§ **YOUR TASK**:
For the entries below, count the lines containing "green" and give only that number.

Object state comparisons
# # # # # # #

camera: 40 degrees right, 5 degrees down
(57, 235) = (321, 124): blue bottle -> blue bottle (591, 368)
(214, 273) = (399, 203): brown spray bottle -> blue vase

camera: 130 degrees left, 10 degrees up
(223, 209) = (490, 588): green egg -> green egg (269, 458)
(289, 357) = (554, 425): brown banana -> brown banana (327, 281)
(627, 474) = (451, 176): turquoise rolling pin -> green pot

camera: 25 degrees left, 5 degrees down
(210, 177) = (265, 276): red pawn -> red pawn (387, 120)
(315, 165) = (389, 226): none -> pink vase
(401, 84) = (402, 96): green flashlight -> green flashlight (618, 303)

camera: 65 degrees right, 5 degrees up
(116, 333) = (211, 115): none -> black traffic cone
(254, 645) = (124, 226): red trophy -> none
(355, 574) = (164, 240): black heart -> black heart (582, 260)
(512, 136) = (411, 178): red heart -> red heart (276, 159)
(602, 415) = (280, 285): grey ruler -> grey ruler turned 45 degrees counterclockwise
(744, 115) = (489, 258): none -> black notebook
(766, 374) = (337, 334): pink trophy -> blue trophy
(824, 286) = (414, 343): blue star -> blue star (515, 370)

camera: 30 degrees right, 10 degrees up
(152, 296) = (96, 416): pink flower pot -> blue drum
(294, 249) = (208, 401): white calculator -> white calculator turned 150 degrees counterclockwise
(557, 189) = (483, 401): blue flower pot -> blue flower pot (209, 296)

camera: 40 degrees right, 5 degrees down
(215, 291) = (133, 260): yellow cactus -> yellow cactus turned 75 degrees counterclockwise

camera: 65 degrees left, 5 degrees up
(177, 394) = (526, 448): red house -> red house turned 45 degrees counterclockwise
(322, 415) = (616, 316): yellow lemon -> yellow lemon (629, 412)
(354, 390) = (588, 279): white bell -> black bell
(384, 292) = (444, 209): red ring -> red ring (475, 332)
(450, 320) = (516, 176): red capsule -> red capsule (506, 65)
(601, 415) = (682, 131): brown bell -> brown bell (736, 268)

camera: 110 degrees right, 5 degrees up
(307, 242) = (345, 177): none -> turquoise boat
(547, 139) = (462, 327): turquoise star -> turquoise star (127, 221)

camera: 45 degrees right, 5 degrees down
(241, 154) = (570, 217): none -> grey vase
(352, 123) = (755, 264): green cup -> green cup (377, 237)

# # # # # # #

§ **ANSWER SECTION**:
4